→ УКАЗАНИЯ К ЗАДАНИЮ
Верните каждую строку записей, где есть слово «cabinetry».

→ ДАННЫЕ ЗАДАНИЯ
========================

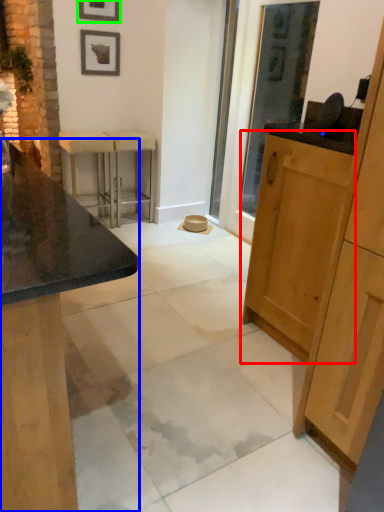
Question: Which object is positioned farthest from cabinetry (highlighted by a red box)? Select from cabinetry (highlighted by a blue box) and picture frame (highlighted by a green box).

Choices:
 (A) cabinetry
 (B) picture frame

Answer: (B)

========================

→ ОТВЕТ
Question: Which object is positioned farthest from cabinetry (highlighted by a red box)? Select from cabinetry (highlighted by a blue box) and picture frame (highlighted by a green box).
 (A) cabinetry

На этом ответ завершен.